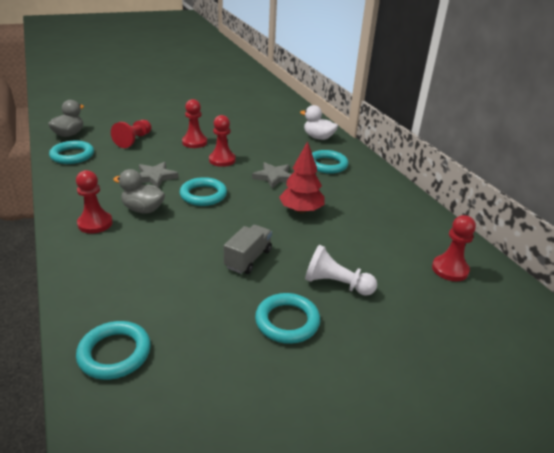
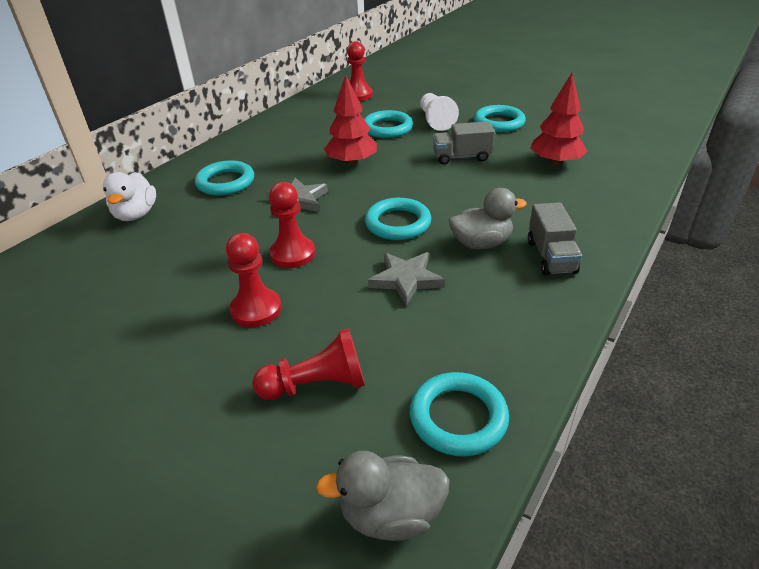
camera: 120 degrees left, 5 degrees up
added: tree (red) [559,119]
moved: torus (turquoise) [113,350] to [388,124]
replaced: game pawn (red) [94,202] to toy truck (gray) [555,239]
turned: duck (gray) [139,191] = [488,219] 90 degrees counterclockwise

• EXERCISE GOAL: The answer must be the line containing "added: tree (red) [559,119]" and every line after it through the last line of the records above, repeated exactly.

• EXERCISE RESULT:
added: tree (red) [559,119]
moved: torus (turquoise) [113,350] to [388,124]
replaced: game pawn (red) [94,202] to toy truck (gray) [555,239]
turned: duck (gray) [139,191] = [488,219] 90 degrees counterclockwise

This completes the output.